*Extracted data entries:*
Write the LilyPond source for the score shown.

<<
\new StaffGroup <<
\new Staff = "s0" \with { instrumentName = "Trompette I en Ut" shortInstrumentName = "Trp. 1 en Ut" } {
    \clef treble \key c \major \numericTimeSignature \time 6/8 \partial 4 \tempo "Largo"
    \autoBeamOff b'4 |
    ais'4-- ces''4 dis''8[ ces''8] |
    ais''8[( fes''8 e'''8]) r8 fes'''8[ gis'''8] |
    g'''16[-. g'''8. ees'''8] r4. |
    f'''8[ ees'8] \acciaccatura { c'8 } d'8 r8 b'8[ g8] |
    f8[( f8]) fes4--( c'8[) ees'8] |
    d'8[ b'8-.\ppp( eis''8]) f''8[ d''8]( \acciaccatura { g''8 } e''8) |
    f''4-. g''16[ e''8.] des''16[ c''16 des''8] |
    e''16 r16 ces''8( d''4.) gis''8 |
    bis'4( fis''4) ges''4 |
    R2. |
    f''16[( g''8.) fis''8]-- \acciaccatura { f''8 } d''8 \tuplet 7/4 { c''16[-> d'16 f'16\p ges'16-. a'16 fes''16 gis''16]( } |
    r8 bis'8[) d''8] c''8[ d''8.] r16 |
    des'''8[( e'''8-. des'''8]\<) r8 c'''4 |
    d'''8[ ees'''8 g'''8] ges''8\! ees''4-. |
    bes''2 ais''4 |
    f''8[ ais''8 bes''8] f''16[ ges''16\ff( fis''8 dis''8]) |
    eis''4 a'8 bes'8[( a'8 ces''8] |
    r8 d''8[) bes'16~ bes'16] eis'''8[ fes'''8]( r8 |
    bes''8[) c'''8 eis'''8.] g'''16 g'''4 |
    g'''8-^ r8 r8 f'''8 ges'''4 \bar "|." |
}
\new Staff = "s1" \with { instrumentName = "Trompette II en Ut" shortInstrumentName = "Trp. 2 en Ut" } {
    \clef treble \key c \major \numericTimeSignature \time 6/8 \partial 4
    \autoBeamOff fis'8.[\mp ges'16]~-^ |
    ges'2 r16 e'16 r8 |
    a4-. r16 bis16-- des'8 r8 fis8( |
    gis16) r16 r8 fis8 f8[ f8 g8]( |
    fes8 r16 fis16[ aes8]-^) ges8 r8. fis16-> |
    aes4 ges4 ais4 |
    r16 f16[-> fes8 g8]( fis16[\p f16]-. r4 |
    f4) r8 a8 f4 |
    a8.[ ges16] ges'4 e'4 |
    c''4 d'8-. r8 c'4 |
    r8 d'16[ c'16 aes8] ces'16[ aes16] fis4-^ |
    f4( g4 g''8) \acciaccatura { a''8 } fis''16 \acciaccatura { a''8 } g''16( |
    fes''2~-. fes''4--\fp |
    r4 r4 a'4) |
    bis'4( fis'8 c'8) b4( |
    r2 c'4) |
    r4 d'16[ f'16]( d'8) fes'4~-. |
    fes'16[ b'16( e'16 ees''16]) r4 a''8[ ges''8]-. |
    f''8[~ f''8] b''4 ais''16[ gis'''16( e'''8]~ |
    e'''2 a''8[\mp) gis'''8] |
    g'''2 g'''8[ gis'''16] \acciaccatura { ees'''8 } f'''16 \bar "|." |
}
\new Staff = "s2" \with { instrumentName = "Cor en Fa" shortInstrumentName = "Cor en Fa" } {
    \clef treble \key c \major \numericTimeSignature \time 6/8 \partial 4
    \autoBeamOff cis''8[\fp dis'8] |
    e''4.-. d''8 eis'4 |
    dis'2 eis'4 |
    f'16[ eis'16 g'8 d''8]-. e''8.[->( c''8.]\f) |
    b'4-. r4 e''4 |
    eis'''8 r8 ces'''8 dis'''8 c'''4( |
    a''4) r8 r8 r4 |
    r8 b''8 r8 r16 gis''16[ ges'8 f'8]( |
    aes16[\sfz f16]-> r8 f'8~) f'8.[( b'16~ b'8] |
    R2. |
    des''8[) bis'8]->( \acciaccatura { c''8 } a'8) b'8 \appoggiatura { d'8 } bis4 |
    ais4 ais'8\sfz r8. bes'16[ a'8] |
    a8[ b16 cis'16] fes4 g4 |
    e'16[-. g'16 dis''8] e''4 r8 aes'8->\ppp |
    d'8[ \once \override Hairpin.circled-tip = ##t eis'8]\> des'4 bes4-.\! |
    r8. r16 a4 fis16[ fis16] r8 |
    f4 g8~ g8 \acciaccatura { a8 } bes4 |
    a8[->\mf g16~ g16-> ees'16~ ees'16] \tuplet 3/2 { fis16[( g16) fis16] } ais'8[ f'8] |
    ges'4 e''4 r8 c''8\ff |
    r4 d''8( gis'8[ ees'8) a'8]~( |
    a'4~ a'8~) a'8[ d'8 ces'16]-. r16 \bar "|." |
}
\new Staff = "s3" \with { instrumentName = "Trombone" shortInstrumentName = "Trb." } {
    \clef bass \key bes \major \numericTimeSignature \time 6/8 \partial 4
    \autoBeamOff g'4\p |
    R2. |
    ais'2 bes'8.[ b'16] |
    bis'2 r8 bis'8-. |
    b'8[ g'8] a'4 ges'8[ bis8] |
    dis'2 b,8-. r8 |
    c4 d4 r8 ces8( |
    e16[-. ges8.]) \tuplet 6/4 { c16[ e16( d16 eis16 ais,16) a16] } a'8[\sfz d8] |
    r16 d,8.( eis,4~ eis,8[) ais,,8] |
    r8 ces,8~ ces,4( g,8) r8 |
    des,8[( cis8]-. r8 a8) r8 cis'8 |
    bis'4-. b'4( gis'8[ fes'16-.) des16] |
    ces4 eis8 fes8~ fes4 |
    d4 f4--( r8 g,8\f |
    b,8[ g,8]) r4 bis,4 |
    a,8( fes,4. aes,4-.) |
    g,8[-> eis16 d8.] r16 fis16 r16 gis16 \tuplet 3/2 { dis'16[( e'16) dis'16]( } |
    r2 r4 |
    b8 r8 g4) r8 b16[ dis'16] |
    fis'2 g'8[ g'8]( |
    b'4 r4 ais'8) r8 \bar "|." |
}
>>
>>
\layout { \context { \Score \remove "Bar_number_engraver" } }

*Instruction:* Locate each line in the listing above that contains the string "shortInstrumentName" and copy those lines.

*Expected answer:*
\new Staff = "s0" \with { instrumentName = "Trompette I en Ut" shortInstrumentName = "Trp. 1 en Ut" } {
\new Staff = "s1" \with { instrumentName = "Trompette II en Ut" shortInstrumentName = "Trp. 2 en Ut" } {
\new Staff = "s2" \with { instrumentName = "Cor en Fa" shortInstrumentName = "Cor en Fa" } {
\new Staff = "s3" \with { instrumentName = "Trombone" shortInstrumentName = "Trb." } {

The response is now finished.